*** Opening Data in this exercise ***

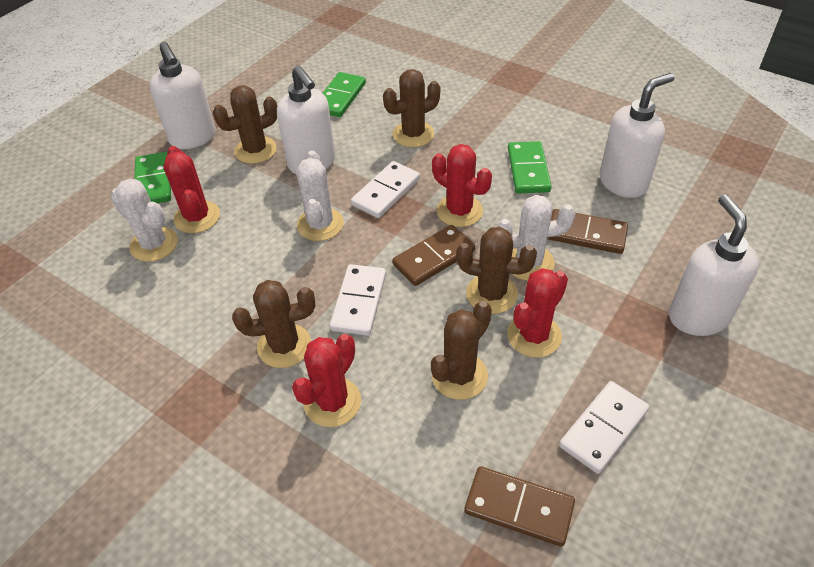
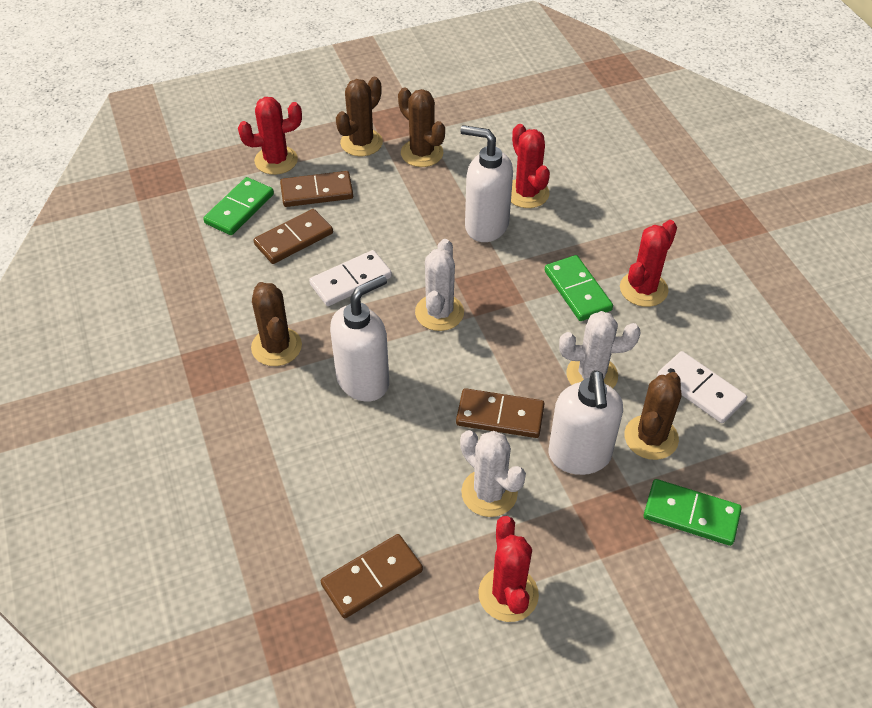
brown cactus: 5 -> 4
brown domino: 3 -> 4
white domino: 3 -> 2
white soap dispenser: 4 -> 3

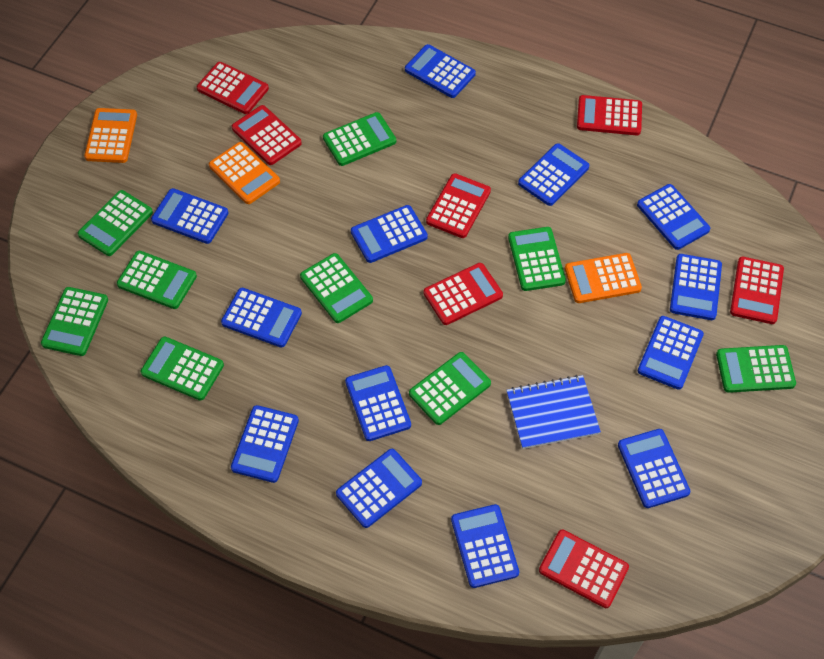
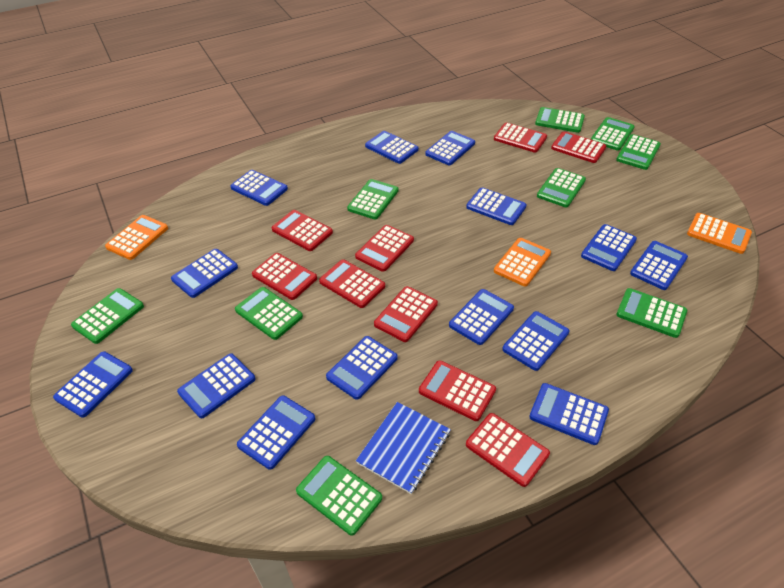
blue calculator: 13 -> 14
red calculator: 7 -> 9

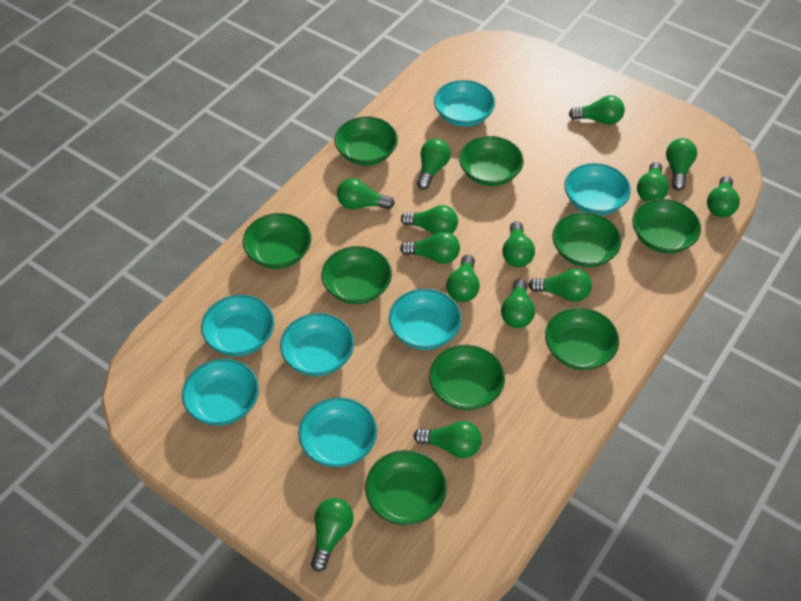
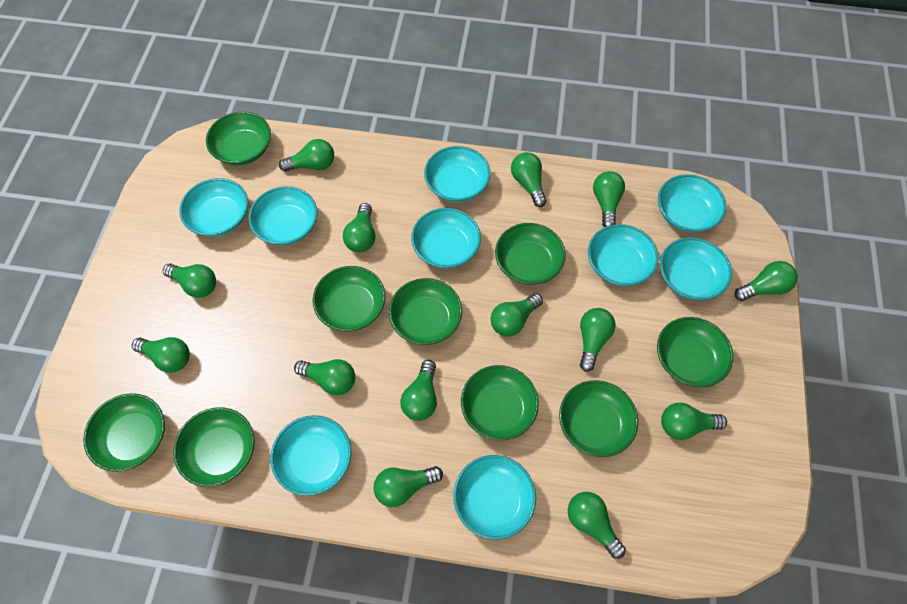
turquoise bowl: 7 -> 9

*** Closing Data in this exercise ***

• _Task prompt_
Give back the listing word for word, minus its images.

• _Task response_
brown cactus: 5 -> 4
brown domino: 3 -> 4
white domino: 3 -> 2
white soap dispenser: 4 -> 3

blue calculator: 13 -> 14
red calculator: 7 -> 9

turquoise bowl: 7 -> 9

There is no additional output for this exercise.